- _Record set_
>>>
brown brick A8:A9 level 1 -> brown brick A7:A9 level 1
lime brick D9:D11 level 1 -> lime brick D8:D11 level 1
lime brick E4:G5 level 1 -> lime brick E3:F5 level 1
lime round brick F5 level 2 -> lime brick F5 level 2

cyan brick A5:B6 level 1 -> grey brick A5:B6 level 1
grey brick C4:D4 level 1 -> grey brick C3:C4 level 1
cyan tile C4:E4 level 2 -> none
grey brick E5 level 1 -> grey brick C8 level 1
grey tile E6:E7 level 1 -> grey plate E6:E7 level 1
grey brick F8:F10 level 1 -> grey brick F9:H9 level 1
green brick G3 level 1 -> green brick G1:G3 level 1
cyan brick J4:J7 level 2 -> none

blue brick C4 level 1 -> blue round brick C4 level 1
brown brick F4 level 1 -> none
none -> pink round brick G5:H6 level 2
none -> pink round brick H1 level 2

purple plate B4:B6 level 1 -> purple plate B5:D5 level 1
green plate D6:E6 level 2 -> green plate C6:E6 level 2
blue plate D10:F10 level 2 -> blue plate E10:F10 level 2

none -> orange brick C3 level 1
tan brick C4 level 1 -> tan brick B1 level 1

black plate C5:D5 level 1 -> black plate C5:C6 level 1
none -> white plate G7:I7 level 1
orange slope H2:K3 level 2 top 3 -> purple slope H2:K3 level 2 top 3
<<<
- _Problem to work on_
Quote, word for word, every line starting at the one that contains "none -> pink round brick G5:H6 level 2" and ending with the final line of the entries.

- _Task result_
none -> pink round brick G5:H6 level 2
none -> pink round brick H1 level 2

purple plate B4:B6 level 1 -> purple plate B5:D5 level 1
green plate D6:E6 level 2 -> green plate C6:E6 level 2
blue plate D10:F10 level 2 -> blue plate E10:F10 level 2

none -> orange brick C3 level 1
tan brick C4 level 1 -> tan brick B1 level 1

black plate C5:D5 level 1 -> black plate C5:C6 level 1
none -> white plate G7:I7 level 1
orange slope H2:K3 level 2 top 3 -> purple slope H2:K3 level 2 top 3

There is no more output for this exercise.